[Input data Boundary: Start]

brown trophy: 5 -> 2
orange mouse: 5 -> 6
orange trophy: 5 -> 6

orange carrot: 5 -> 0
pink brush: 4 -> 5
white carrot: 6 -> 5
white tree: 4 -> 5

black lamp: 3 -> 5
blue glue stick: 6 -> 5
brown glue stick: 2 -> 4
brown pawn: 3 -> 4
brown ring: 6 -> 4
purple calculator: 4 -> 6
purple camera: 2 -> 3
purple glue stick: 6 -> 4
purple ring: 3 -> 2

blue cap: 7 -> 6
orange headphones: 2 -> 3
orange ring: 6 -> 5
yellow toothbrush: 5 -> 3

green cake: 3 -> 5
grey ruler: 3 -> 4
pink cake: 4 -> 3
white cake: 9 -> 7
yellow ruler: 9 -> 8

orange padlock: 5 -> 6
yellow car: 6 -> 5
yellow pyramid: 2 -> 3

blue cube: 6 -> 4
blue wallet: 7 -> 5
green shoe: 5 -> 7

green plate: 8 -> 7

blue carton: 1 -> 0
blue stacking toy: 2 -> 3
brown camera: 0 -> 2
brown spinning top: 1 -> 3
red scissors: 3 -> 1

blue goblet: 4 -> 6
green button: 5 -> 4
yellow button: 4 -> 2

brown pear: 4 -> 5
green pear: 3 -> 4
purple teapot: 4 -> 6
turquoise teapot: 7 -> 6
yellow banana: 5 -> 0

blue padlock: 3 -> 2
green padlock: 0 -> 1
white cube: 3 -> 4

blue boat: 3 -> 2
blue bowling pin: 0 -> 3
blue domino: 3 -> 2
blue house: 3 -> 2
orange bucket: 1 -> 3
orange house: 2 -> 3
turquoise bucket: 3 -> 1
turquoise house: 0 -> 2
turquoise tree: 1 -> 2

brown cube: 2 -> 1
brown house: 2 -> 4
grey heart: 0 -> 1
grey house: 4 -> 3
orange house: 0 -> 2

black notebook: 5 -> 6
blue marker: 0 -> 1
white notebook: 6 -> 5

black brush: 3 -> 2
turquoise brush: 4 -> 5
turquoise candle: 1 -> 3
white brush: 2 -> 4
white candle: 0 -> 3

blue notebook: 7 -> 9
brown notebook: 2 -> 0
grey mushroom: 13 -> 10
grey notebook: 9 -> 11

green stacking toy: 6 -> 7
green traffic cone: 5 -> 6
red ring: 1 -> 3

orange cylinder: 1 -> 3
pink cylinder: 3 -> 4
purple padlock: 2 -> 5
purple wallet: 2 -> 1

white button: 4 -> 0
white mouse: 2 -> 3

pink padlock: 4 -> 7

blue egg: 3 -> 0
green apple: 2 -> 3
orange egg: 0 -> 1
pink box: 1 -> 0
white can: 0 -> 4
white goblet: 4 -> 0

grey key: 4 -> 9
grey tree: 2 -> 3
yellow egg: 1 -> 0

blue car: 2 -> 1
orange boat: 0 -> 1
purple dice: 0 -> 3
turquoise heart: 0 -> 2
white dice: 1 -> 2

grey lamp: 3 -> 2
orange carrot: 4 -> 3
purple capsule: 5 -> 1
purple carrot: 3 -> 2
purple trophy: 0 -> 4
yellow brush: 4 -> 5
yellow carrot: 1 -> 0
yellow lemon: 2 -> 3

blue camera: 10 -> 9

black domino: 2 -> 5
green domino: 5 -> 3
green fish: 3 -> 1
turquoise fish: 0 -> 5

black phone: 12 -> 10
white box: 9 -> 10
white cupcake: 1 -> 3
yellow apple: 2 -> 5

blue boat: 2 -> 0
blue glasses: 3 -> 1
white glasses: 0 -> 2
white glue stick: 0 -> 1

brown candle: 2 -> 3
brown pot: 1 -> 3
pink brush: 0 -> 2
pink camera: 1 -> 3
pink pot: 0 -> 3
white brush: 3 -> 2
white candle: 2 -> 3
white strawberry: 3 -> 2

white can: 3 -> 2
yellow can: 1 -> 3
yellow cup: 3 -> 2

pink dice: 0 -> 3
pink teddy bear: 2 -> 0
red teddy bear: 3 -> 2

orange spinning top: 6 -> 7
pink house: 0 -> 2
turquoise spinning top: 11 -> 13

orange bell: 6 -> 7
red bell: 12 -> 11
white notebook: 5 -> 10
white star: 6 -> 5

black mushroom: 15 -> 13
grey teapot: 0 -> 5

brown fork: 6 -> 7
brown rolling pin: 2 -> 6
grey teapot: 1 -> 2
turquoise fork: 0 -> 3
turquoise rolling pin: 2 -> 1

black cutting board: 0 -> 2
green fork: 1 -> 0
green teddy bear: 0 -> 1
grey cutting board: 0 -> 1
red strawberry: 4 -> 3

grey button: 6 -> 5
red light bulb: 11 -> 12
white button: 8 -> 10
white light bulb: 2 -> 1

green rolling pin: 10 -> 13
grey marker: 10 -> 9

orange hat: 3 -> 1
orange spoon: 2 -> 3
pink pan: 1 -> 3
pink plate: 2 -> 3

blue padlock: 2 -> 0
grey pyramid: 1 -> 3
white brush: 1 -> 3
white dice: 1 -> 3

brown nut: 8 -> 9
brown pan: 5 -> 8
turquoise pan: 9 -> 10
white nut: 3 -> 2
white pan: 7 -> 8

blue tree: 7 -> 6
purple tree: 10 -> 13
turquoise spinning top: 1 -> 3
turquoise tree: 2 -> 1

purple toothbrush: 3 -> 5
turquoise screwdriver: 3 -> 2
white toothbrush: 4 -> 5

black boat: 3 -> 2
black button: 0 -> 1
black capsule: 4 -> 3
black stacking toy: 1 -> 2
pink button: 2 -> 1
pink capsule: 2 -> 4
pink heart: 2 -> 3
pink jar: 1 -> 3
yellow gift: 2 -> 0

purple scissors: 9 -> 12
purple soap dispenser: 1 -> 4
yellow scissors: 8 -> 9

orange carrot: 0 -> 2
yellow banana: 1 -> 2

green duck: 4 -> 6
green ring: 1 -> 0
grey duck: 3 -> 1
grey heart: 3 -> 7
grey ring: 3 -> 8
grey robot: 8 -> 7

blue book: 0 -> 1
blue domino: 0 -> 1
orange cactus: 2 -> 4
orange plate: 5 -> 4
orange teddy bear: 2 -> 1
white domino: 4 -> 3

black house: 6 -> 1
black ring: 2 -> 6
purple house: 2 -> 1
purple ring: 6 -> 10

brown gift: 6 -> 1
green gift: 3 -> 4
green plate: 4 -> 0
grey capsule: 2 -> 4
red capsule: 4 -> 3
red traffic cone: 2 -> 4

[Input data Boundary: End]

Directions: Among the records above, a stretch begins at the line containing "pink pot: 0 -> 3" and ends at the line containing "grey cutting board: 0 -> 1". Restate that stretch word for word, and nothing else.

Task answer:
pink pot: 0 -> 3
white brush: 3 -> 2
white candle: 2 -> 3
white strawberry: 3 -> 2

white can: 3 -> 2
yellow can: 1 -> 3
yellow cup: 3 -> 2

pink dice: 0 -> 3
pink teddy bear: 2 -> 0
red teddy bear: 3 -> 2

orange spinning top: 6 -> 7
pink house: 0 -> 2
turquoise spinning top: 11 -> 13

orange bell: 6 -> 7
red bell: 12 -> 11
white notebook: 5 -> 10
white star: 6 -> 5

black mushroom: 15 -> 13
grey teapot: 0 -> 5

brown fork: 6 -> 7
brown rolling pin: 2 -> 6
grey teapot: 1 -> 2
turquoise fork: 0 -> 3
turquoise rolling pin: 2 -> 1

black cutting board: 0 -> 2
green fork: 1 -> 0
green teddy bear: 0 -> 1
grey cutting board: 0 -> 1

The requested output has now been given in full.